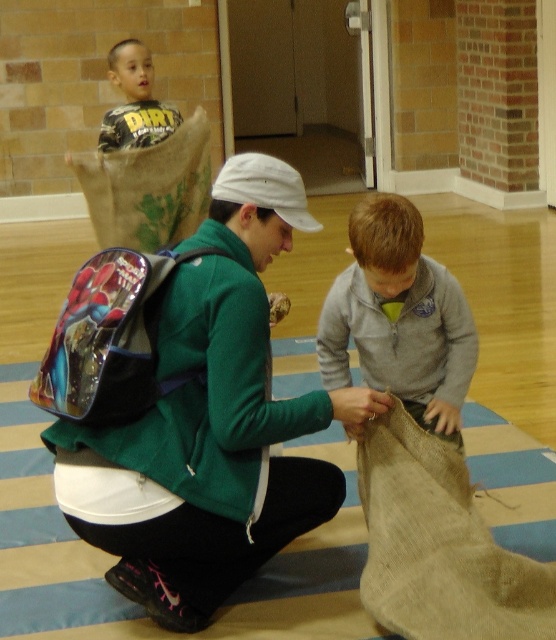
Measure the distance from shiny blue backpack at center to matte yellow shirt at upper left.

shiny blue backpack at center and matte yellow shirt at upper left are 3.33 meters apart.

Can you confirm if shiny blue backpack at center is wider than matte yellow shirt at upper left?

Indeed, shiny blue backpack at center has a greater width compared to matte yellow shirt at upper left.

Is point (118, 307) positioned after point (181, 120)?

No, (118, 307) is in front of (181, 120).

What are the coordinates of `shiny blue backpack at center` in the screenshot? It's located at (111, 339).

Which is more to the right, green fabric backpack at center or shiny blue backpack at center?

From the viewer's perspective, green fabric backpack at center appears more on the right side.

Can you confirm if green fabric backpack at center is shorter than shiny blue backpack at center?

In fact, green fabric backpack at center may be taller than shiny blue backpack at center.

Which is in front, point (176, 428) or point (136, 328)?

Positioned in front is point (136, 328).

This screenshot has height=640, width=556. What are the coordinates of `green fabric backpack at center` in the screenshot? It's located at pos(210,422).

Who is positioned more to the right, gray fleece sweater at center or matte yellow shirt at upper left?

gray fleece sweater at center

Who is higher up, gray fleece sweater at center or matte yellow shirt at upper left?

matte yellow shirt at upper left

Is point (441, 348) more distant than point (135, 132)?

No, (441, 348) is closer to viewer.

Where is `gray fleece sweater at center`? gray fleece sweater at center is located at coordinates (399, 317).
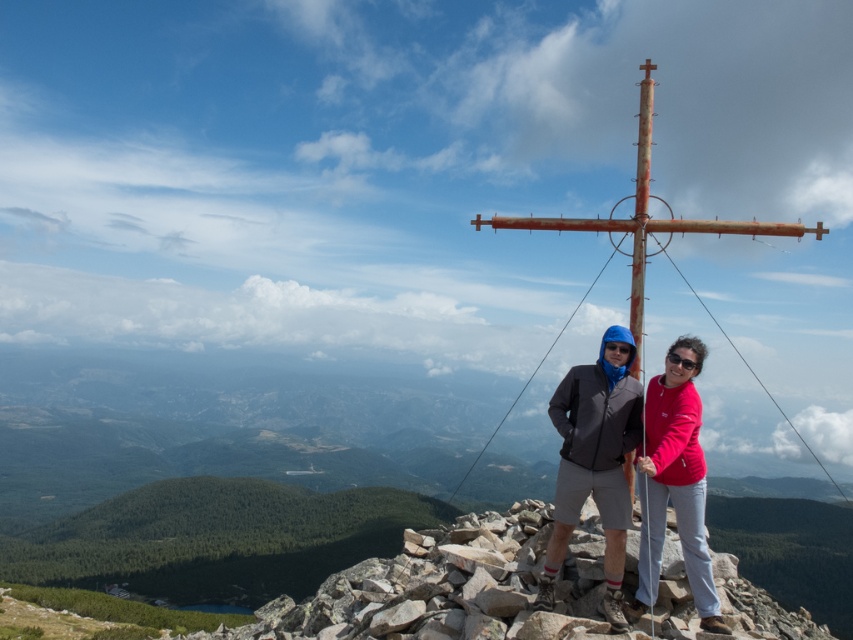
You are a photographer planning to capture a group photo of the matte gray jacket at center and the matte pink sweatshirt at center. Given their sizes, which one should you position closer to the camera to ensure both appear proportionally sized in the photo?

The matte gray jacket at center is wider than the matte pink sweatshirt at center. To make them appear proportionally sized, position the wider matte gray jacket at center farther from the camera and the narrower matte pink sweatshirt at center closer. This way, perspective will reduce the apparent size of the wider jacket, balancing their sizes in the photo.

You are a photographer at the mountain summit. You want to capture a photo of the large metal cross structure. You are currently at a point labeled as point (683, 424). The recommended minimum distance for capturing clear photos of the cross is 50 feet. Can you take a clear photo of the cross from your current position?

The distance of point (683, 424) from camera is 48.37 feet, which is less than the recommended 50 feet minimum distance. Therefore, you cannot take a clear photo of the cross from your current position.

****************************************

• WHAT NEEDS TO BE DONE:
Give every line of the items above as a JSON list of strings, one string per line, skipping blank lines. Leave the pictures out.

• OUTPUT OF THE EXERCISE:
[
  "Measure the distance from shiny blue backpack at center to matte yellow shirt at upper left.",
  "shiny blue backpack at center and matte yellow shirt at upper left are 3.33 meters apart.",
  "Can you confirm if shiny blue backpack at center is wider than matte yellow shirt at upper left?",
  "Indeed, shiny blue backpack at center has a greater width compared to matte yellow shirt at upper left.",
  "Is point (118, 307) positioned after point (181, 120)?",
  "No, (118, 307) is in front of (181, 120).",
  "What are the coordinates of `shiny blue backpack at center` in the screenshot? It's located at (111, 339).",
  "Which is more to the right, green fabric backpack at center or shiny blue backpack at center?",
  "From the viewer's perspective, green fabric backpack at center appears more on the right side.",
  "Can you confirm if green fabric backpack at center is shorter than shiny blue backpack at center?",
  "In fact, green fabric backpack at center may be taller than shiny blue backpack at center.",
  "Which is in front, point (176, 428) or point (136, 328)?",
  "Positioned in front is point (136, 328).",
  "This screenshot has height=640, width=556. What are the coordinates of `green fabric backpack at center` in the screenshot? It's located at pos(210,422).",
  "Who is positioned more to the right, gray fleece sweater at center or matte yellow shirt at upper left?",
  "gray fleece sweater at center",
  "Who is higher up, gray fleece sweater at center or matte yellow shirt at upper left?",
  "matte yellow shirt at upper left",
  "Is point (441, 348) more distant than point (135, 132)?",
  "No, (441, 348) is closer to viewer.",
  "Where is `gray fleece sweater at center`? gray fleece sweater at center is located at coordinates (399, 317).",
  "You are a photographer planning to capture a group photo of the matte gray jacket at center and the matte pink sweatshirt at center. Given their sizes, which one should you position closer to the camera to ensure both appear proportionally sized in the photo?",
  "The matte gray jacket at center is wider than the matte pink sweatshirt at center. To make them appear proportionally sized, position the wider matte gray jacket at center farther from the camera and the narrower matte pink sweatshirt at center closer. This way, perspective will reduce the apparent size of the wider jacket, balancing their sizes in the photo.",
  "You are a photographer at the mountain summit. You want to capture a photo of the large metal cross structure. You are currently at a point labeled as point (683, 424). The recommended minimum distance for capturing clear photos of the cross is 50 feet. Can you take a clear photo of the cross from your current position?",
  "The distance of point (683, 424) from camera is 48.37 feet, which is less than the recommended 50 feet minimum distance. Therefore, you cannot take a clear photo of the cross from your current position."
]